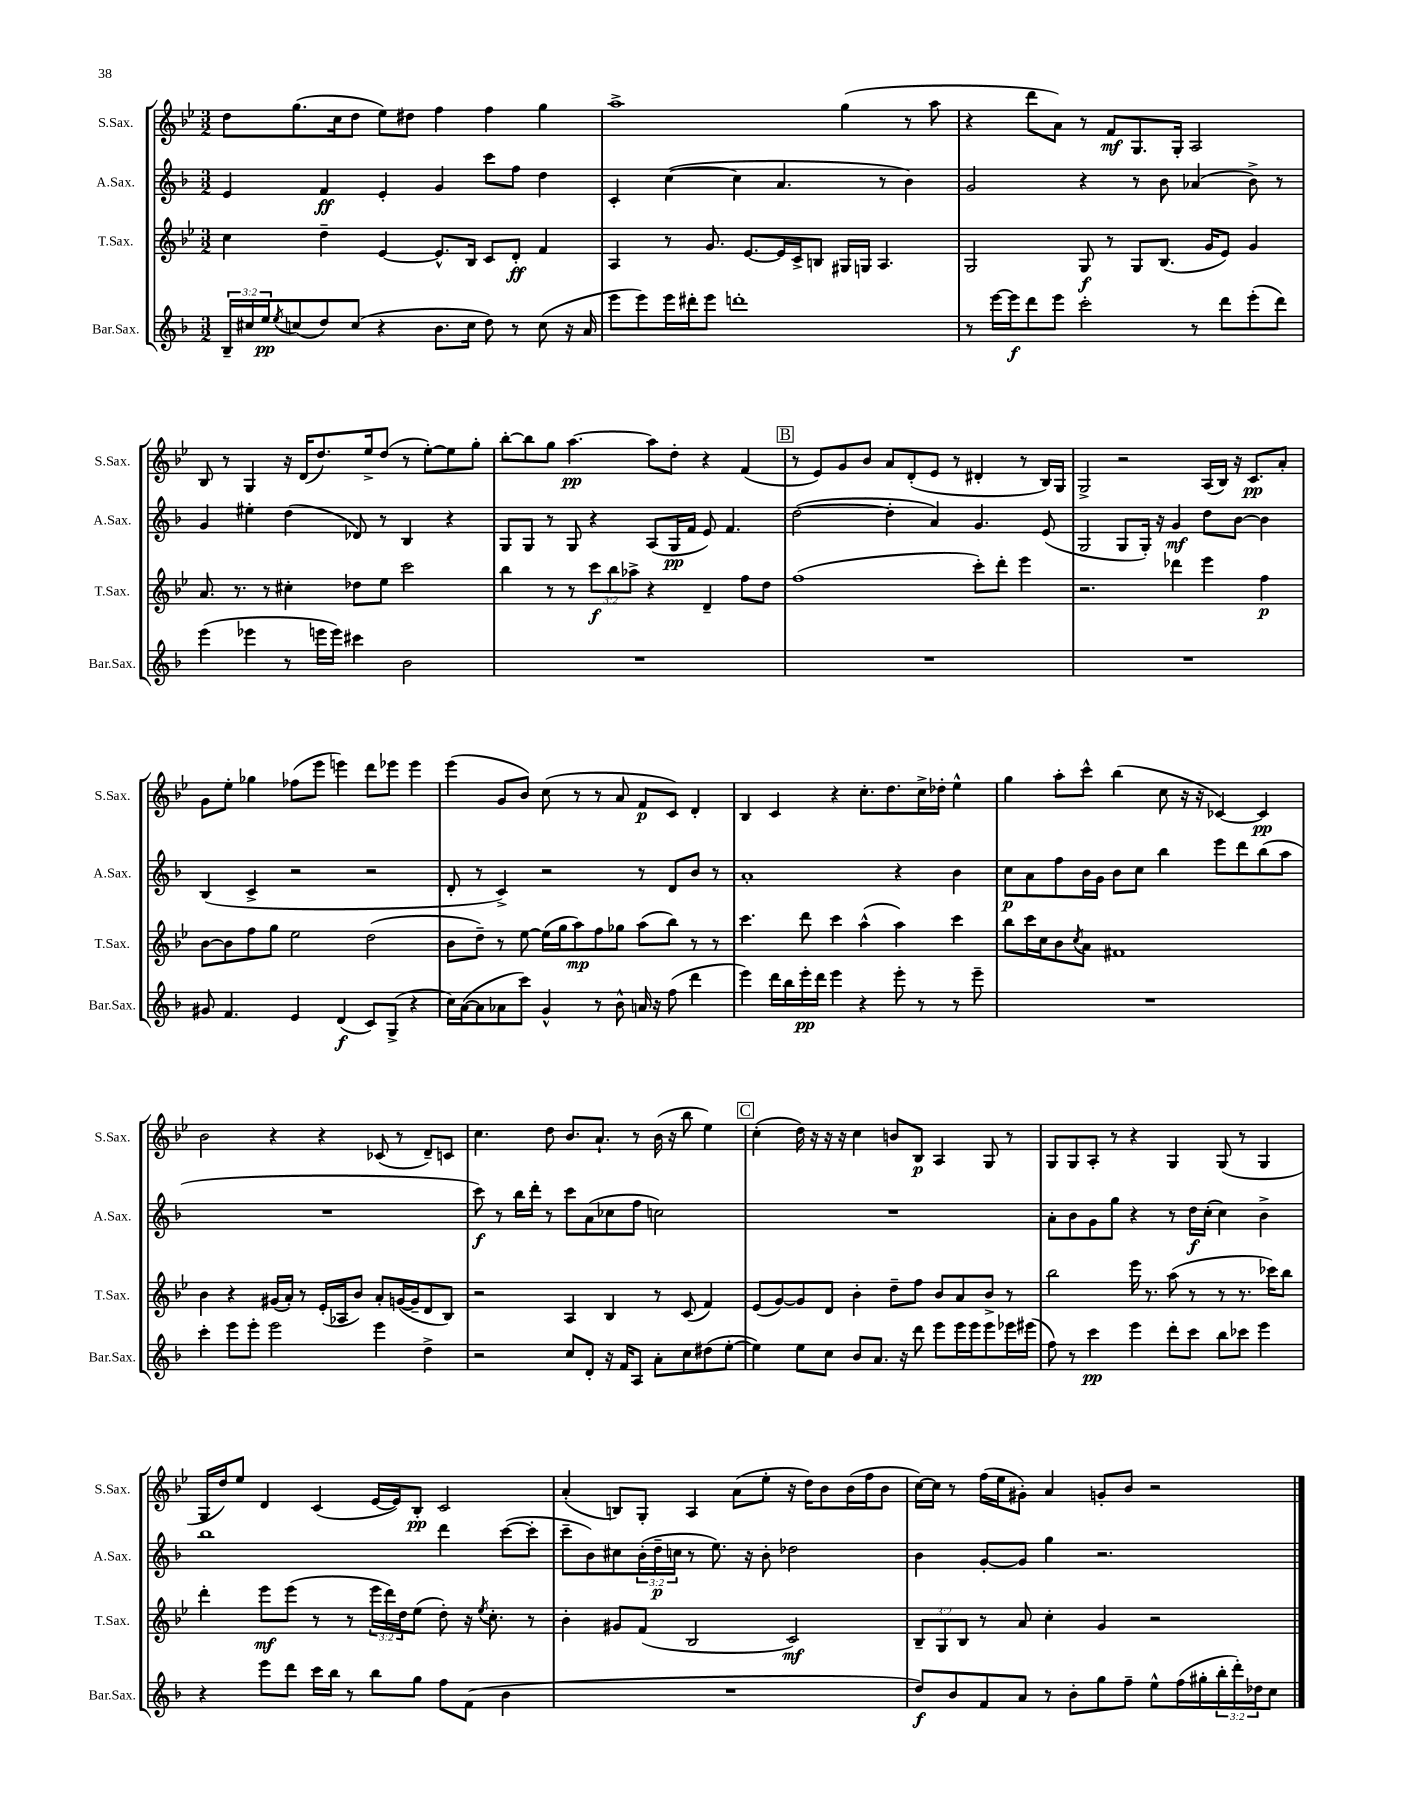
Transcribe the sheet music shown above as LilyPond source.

<<
\new StaffGroup <<
\new Staff = "s0" \with { instrumentName = "S.Sax." shortInstrumentName = "S.Sax." } {
    \clef treble \key bes \major \numericTimeSignature \time 3/2
    d''8 g''8.( c''16 d''8 ees''8) dis''8 f''4 f''4 g''4 |
    a''1-> g''4( r8 a''8 |
    r4 d'''8 a'8) r8 f'8\mf g8. g16-. a2 |
    bes8 r8 g4 r16 d'16( d''8.) ees''16-> d''8( r8 ees''8~-.) ees''8 g''8-. |
    bes''8~-. bes''8 g''8 a''4.~\pp a''8 d''8-. r4 f'4( |
    \mark \markup { \box "B" } r8 ees'8) g'8 bes'8 a'8 d'8-.( ees'8 r8 dis'4-. r8 bes16) g16 |
    g2-> r2 a16( bes16) r16 c'8.\pp a'8-. |
    g'8 ees''8-. ges''4 fes''8( ees'''8 e'''4) d'''8 ees'''8 ees'''4 |
    ees'''4( g'8 bes'8) c''8( r8 r8 a'8 f'8\p c'8) d'4-. |
    bes4 c'4 r4 c''8.-. d''8. c''16-> des''16-. ees''4-^ |
    g''4 a''8-. c'''8-^ bes''4( c''8 r16 r16 ces'4~) ces'4\pp |
    bes'2 r4 r4 ces'8( r8 d'8--) c'8 |
    c''4. d''8 bes'8. a'8.-! r8 bes'16( r16 bes''8 ees''4) |
    \mark \markup { \box "C" } c''4-.( d''16) r16 r16 r16 c''4 b'8 bes8\p a4 g8 r8 |
    g8 g8 a8-. r8 r4 g4 g8( r8 g4 |
    g16 d''16) ees''8 d'4 c'4( ees'16~ ees'16) bes8-.\pp c'2 |
    a'4-.( b8) g8-. a4 a'8( ees''8-. r16 d''16) bes'8 bes'16( f''16 bes'8 |
    c''16~) c''16 r8 f''16( ees''16 gis'8-.) a'4 g'8-. bes'8 r2 \bar "|." |
}
\new Staff = "s1" \with { instrumentName = "A.Sax." shortInstrumentName = "A.Sax." } {
    \clef treble \key f \major \numericTimeSignature \time 3/2 \override Staff.TupletNumber.text = #tuplet-number::calc-fraction-text
    e'4 f'4\ff e'4-. g'4 c'''8 f''8 d''4 |
    c'4-. c''4~( c''4 a'4. r8 bes'4) |
    g'2 r4 r8 bes'8 aes'4( bes'8->) r8 |
    g'4 eis''4-. d''4( des'8) r8 bes4 r4 |
    g8 g8 r8 g8 r4 a8( g16\pp f'16 e'8) f'4. |
    \mark \markup { \box "B" } d''2~( d''4-. a'4) g'4. e'8( |
    g2 g8 g16-.) r16 g'4\mf d''8 bes'8~ bes'4 |
    bes4( c'4-> r2 r2 |
    d'8-. r8 c'4->) r2 r8 d'8 bes'8 r8 |
    a'1-. r4 bes'4 |
    c''8\p a'8 f''8 bes'16 g'16 bes'8 c''8 bes''4 e'''8 d'''8 bes''8( a''8 |
    R1. |
    c'''8\f) r8 bes''16 d'''16-. r8 c'''8 a'8( ces''8 f''8 c''2) |
    \mark \markup { \box "C" } R1. |
    a'8-. bes'8 g'8 g''8 r4 r8 d''16\f c''16-.( c''4) bes'4-> |
    bes''1 d'''4 c'''8~( c'''8-. |
    c'''8-- bes'8) cis''8 \tuplet 3/2 { bes'16-.( d''16--\p c''16 } r8 e''8.) r16 bes'8-. des''2 |
    bes'4 g'8~-. g'8 g''4 r2. \bar "|." |
}
\new Staff = "s2" \with { instrumentName = "T.Sax." shortInstrumentName = "T.Sax." } {
    \clef treble \key bes \major \numericTimeSignature \time 3/2 \override Staff.TupletNumber.text = #tuplet-number::calc-fraction-text
    c''4 d''4-- ees'4~ ees'8.-^ bes16 c'8 d'8-.\ff f'4 |
    a4 r8 g'8. ees'8.~ ees'16 c'16-> b8 gis16 g16 a4. |
    g2 g8\f r8 g8 bes8.( g'16 ees'8) g'4 |
    a'8. r8. r8 cis''4-. des''8 ees''8 c'''2 |
    bes''4 r8 r8 \tuplet 3/2 { c'''8\f bes''8 aes''8-> } r4 d'4-- f''8 d''8 |
    \mark \markup { \box "B" } f''1( c'''8-.) d'''8-. ees'''4 |
    r2. des'''4 ees'''4 f''4\p |
    bes'8~ bes'8 f''8 g''8 ees''2 d''2( |
    bes'8 d''8--) r8 ees''8~ ees''16( g''16 a''8\mp) f''8 ges''8 a''8( bes''8) r8 r8 |
    c'''4. d'''8 c'''4 a''4-^( a''4) c'''4 |
    bes''8 c'''16 c''16 bes'8 \acciaccatura { c''8 } a'8 fis'1 |
    bes'4 r4 gis'16( a'16-.) r8 ees'16-.( aes16 bes'8) a'8-. g'16~( g'16-- d'8 bes8) |
    r2 a4 bes4 r8 c'8( f'4) |
    \mark \markup { \box "C" } ees'8( g'8~) g'8 d'8 bes'4-. d''8-- f''8 bes'8 a'8 bes'8-> r8 |
    bes''2 ees'''16 r8. a''8( r8 r8 r8. ces'''16) bes''8 |
    d'''4-. ees'''8\mf ees'''8( r8 r8 \tuplet 3/2 { ees'''16 d'''16) d''16 } ees''8( d''8-.) r16 \acciaccatura { ees''8 } c''8.-. r8 |
    bes'4-. gis'8 f'8( bes2 c'2\mf) |
    \tuplet 3/2 { bes8-- g8 bes8 } r8 a'8 c''4-. g'4 r2 \bar "|." |
}
\new Staff = "s3" \with { instrumentName = "Bar.Sax." shortInstrumentName = "Bar.Sax." } {
    \clef treble \key f \major \numericTimeSignature \time 3/2 \override Staff.TupletNumber.text = #tuplet-number::calc-fraction-text
    \tuplet 3/2 { bes16-- cis''16 e''16\pp } \acciaccatura { e''8 } c''8( d''8) c''8( r4 bes'8. c''16 d''8) r8 c''8( r16 a'16 |
    e'''8 e'''8) e'''16 dis'''16-. e'''8 d'''1-. |
    r8 e'''16~ e'''16\f d'''8 e'''8 c'''2-. r8 d'''8 e'''8-.( d'''8) |
    e'''4( ees'''4 r8 e'''16 e'''16) cis'''4 bes'2 |
    R1. |
    \mark \markup { \box "B" } R1. |
    R1. |
    gis'8 f'4. e'4 d'4\f( c'8) g8->( r4 |
    c''16) a'16~( a'8 aes'8 c'''8) g'4-^ r8 bes'8-^ a'16 r16 f''8( d'''4 |
    e'''4) d'''16 bes''16 e'''16-.\pp d'''16 e'''4 r4 e'''8-. r8 r8 e'''8-- |
    R1. |
    c'''4-. e'''8 e'''8-. e'''2 e'''4 d''4-> |
    r2 c''8 d'8-. r16 f'16 a8 a'8-. c''8 dis''8( e''8~-. |
    \mark \markup { \box "C" } e''4) e''8 c''8 bes'8 a'8. r16 d'''8 e'''8 e'''16 e'''16 e'''8 ees'''16 eis'''16( |
    f''8) r8 c'''4\pp e'''4 d'''8-. c'''8 bes''8 ces'''8 e'''4 |
    r4 e'''8 d'''8 c'''16 bes''16 r8 bes''8 g''8 f''8 f'8( bes'4 |
    R1. |
    d''8\f) bes'8 f'8 a'8 r8 bes'8-. g''8 f''8-- e''8-^ f''16( gis''16-. \tuplet 3/2 { bes''16-. d'''16-.) des''16 } c''8 \bar "|." |
}
>>
>>
\layout { \context { \Score \remove "Bar_number_engraver" } }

» **Written problem**
Show, unchanged, every line in the entries above that contains the string "shortInstrumentName".

» **Solution for this task**
\new Staff = "s0" \with { instrumentName = "S.Sax." shortInstrumentName = "S.Sax." } {
\new Staff = "s1" \with { instrumentName = "A.Sax." shortInstrumentName = "A.Sax." } {
\new Staff = "s2" \with { instrumentName = "T.Sax." shortInstrumentName = "T.Sax." } {
\new Staff = "s3" \with { instrumentName = "Bar.Sax." shortInstrumentName = "Bar.Sax." } {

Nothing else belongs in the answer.